### Problem requirements
Please show each line of the listing where "battery" is present.

.....

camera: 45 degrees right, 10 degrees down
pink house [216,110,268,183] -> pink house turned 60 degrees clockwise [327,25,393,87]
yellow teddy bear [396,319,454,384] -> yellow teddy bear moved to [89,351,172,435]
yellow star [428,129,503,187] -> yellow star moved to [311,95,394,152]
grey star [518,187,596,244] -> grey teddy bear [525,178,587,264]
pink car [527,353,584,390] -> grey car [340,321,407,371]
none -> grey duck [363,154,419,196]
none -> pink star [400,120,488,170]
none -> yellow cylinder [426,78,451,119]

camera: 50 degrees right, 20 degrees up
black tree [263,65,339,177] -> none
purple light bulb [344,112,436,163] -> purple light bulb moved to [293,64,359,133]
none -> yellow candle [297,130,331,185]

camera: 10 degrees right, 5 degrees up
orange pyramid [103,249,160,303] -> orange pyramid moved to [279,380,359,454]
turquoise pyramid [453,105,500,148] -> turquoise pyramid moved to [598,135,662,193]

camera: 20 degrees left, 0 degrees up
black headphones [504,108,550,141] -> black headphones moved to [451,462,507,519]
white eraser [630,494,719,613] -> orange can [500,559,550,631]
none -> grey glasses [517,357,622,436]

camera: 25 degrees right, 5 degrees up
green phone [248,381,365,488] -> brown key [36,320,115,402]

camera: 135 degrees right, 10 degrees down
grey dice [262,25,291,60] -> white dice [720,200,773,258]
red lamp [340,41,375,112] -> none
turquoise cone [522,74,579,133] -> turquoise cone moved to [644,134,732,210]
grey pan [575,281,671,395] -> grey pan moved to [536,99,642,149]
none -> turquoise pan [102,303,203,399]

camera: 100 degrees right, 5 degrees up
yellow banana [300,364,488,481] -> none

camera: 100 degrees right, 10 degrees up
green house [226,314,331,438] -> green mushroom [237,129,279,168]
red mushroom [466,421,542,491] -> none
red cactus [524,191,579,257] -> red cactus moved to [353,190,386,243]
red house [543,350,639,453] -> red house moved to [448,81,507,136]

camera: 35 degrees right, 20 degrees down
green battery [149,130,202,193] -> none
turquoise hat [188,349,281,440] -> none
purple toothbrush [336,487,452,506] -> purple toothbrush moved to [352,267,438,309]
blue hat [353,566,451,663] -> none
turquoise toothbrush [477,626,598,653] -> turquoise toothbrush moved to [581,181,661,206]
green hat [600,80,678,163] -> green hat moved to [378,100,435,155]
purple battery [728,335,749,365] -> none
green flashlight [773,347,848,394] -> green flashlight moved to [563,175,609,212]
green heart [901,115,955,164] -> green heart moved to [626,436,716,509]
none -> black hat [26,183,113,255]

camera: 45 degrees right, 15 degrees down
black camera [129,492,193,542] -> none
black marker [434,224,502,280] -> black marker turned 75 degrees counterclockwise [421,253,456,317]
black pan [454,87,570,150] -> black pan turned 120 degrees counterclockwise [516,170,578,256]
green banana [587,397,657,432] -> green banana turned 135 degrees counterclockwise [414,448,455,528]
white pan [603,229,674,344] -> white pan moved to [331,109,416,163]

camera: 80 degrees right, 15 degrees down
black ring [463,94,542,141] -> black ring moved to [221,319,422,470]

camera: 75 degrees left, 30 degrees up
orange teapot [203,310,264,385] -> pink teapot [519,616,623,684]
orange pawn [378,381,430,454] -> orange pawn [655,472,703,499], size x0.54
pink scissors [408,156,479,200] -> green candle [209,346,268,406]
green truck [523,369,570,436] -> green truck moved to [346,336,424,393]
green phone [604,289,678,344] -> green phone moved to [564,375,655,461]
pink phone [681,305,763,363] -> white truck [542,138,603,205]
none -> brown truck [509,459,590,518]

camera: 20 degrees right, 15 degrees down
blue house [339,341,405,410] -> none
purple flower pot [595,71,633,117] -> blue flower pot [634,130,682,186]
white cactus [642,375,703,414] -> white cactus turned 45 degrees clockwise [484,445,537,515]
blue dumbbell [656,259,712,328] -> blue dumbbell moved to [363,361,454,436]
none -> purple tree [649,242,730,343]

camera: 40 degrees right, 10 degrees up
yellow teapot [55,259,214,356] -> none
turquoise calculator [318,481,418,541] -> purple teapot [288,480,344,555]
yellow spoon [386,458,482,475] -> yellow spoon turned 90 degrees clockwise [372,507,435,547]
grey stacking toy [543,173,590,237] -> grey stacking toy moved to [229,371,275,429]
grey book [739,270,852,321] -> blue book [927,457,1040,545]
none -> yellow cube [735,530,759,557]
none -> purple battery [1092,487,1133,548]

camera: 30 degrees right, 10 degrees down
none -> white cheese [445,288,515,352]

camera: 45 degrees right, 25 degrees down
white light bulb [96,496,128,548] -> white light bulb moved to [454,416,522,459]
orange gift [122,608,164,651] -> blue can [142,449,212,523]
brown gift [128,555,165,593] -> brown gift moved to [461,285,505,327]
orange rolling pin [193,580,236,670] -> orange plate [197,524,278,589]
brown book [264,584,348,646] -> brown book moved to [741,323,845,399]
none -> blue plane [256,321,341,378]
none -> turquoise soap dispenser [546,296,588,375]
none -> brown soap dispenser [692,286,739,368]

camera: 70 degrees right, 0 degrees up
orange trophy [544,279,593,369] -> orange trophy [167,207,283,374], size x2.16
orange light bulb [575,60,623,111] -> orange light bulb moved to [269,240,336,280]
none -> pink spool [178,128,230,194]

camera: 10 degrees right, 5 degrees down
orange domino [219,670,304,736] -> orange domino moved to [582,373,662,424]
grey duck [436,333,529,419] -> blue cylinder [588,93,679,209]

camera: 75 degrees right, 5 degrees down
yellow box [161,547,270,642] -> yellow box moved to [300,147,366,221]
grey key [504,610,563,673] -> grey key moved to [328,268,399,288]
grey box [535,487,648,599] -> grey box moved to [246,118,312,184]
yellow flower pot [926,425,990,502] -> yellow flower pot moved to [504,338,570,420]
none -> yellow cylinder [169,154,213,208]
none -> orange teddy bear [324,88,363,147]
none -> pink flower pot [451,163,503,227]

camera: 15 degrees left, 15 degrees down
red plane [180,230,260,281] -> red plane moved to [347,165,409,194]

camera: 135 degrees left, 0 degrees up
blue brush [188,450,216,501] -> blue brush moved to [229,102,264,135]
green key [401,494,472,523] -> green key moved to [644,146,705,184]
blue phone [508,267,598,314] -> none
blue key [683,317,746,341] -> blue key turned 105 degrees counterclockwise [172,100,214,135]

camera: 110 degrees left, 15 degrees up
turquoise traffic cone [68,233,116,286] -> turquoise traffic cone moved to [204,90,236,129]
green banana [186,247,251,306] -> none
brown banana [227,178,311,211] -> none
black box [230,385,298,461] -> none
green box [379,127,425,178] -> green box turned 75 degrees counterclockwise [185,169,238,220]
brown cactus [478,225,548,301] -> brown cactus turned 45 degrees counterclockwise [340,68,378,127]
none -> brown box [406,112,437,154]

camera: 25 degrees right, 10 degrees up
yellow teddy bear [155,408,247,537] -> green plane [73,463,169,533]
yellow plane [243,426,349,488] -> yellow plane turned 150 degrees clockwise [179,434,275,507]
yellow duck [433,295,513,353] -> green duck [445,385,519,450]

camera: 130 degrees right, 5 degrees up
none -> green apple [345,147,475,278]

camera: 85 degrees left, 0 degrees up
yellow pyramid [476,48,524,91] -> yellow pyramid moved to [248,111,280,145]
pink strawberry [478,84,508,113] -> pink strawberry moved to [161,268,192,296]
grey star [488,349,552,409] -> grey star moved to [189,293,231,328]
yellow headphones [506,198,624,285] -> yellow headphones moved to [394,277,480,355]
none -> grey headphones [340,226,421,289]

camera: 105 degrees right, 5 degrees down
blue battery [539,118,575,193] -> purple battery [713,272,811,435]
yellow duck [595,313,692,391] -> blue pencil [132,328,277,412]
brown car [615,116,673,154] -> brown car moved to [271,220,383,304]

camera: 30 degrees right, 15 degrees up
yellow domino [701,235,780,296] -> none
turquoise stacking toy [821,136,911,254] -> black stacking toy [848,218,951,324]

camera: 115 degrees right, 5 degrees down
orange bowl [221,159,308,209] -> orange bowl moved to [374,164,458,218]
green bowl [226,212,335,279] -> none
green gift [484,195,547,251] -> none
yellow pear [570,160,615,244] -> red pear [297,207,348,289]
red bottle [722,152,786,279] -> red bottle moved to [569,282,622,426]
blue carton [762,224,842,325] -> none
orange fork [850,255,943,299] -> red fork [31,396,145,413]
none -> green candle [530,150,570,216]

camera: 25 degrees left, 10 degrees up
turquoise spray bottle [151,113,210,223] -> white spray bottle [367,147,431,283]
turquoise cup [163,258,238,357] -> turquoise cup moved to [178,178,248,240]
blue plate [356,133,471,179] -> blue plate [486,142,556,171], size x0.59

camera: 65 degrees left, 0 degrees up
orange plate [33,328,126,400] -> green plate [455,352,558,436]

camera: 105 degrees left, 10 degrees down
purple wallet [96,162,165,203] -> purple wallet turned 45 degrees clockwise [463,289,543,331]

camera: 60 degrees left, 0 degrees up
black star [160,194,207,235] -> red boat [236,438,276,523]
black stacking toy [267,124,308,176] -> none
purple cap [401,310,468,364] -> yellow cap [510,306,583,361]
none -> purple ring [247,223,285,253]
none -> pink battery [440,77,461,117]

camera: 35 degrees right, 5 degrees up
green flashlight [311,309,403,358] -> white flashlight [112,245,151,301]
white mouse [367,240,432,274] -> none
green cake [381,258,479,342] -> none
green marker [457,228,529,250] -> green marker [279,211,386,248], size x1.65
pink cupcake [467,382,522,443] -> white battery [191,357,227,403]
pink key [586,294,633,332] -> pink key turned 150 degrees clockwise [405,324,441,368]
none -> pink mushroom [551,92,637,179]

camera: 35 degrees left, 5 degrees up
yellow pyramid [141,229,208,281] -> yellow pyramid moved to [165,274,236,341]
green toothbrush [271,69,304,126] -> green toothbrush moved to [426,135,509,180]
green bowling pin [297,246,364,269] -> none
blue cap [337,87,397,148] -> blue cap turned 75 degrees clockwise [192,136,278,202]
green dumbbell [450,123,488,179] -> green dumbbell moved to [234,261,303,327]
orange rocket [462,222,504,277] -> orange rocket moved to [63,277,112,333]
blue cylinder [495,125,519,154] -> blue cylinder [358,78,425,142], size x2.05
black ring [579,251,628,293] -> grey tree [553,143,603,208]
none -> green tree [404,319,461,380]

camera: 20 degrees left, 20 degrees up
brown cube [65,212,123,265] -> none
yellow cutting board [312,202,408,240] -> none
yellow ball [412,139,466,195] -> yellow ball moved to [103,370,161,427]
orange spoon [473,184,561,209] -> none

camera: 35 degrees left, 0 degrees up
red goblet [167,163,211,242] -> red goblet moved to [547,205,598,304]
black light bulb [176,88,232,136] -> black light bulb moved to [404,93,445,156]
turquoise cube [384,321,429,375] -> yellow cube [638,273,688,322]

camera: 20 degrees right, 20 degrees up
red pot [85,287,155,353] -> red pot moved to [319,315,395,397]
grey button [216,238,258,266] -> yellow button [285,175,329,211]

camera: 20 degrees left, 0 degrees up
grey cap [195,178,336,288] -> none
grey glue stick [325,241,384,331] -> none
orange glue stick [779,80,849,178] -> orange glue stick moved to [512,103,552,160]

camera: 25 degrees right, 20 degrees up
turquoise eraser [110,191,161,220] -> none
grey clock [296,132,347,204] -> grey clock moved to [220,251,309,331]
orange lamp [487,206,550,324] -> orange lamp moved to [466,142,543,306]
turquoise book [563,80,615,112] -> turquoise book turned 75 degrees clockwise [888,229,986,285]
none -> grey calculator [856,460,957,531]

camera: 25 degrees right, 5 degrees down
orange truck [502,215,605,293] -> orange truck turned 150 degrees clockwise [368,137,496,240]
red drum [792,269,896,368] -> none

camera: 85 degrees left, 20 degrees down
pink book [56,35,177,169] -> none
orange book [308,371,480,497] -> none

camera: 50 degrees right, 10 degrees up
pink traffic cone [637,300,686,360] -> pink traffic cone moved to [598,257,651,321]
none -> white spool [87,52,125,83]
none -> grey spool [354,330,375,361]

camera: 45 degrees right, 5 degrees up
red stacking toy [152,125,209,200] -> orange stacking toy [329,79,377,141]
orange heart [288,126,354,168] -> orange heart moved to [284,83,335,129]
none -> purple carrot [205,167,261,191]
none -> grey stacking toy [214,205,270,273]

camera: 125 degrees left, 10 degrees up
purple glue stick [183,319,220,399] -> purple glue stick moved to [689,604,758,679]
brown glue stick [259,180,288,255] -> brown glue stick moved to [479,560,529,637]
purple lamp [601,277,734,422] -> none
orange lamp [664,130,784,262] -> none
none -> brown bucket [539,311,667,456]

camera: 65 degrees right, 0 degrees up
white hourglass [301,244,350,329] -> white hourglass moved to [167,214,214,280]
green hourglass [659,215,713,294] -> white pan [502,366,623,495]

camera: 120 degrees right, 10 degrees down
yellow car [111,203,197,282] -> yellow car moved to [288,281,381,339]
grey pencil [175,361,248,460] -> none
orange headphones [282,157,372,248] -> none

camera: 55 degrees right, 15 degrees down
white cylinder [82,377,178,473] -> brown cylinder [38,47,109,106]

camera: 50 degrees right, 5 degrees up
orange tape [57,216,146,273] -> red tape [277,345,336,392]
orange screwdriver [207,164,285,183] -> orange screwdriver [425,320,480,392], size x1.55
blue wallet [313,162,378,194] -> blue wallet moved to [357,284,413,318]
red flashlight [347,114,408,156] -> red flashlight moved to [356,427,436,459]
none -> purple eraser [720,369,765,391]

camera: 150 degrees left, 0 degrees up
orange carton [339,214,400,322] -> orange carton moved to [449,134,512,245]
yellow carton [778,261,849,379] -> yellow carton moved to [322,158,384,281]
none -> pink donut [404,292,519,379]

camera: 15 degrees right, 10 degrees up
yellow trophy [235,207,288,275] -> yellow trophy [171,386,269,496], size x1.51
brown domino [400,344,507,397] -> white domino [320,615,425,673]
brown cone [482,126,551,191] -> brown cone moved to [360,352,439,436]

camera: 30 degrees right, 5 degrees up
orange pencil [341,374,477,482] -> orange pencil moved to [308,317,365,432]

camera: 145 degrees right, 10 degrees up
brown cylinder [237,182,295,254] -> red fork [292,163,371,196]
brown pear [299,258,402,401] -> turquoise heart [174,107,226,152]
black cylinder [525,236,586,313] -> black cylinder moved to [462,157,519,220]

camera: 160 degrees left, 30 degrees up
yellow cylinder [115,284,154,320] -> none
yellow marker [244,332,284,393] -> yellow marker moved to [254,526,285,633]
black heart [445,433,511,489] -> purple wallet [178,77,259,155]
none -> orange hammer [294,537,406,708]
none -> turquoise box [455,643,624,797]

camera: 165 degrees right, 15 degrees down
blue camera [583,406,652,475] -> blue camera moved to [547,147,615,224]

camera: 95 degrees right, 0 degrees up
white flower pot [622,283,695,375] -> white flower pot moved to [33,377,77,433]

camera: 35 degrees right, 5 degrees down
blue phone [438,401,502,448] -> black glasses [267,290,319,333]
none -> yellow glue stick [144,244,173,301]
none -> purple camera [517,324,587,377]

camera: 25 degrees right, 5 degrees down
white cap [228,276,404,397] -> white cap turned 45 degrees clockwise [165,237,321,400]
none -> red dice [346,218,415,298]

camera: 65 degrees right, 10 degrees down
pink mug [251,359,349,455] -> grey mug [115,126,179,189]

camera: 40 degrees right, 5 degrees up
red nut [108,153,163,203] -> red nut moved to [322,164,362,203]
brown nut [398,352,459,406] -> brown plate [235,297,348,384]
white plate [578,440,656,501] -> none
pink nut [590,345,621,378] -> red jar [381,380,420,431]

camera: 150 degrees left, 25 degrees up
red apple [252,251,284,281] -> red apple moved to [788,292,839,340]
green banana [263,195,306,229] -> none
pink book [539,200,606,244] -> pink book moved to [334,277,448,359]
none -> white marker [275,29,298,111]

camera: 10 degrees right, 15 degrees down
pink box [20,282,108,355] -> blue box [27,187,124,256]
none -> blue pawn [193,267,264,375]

.....

### Task response
green battery [149,130,202,193] -> none
purple battery [728,335,749,365] -> none
none -> purple battery [1092,487,1133,548]
blue battery [539,118,575,193] -> purple battery [713,272,811,435]
none -> pink battery [440,77,461,117]
pink cupcake [467,382,522,443] -> white battery [191,357,227,403]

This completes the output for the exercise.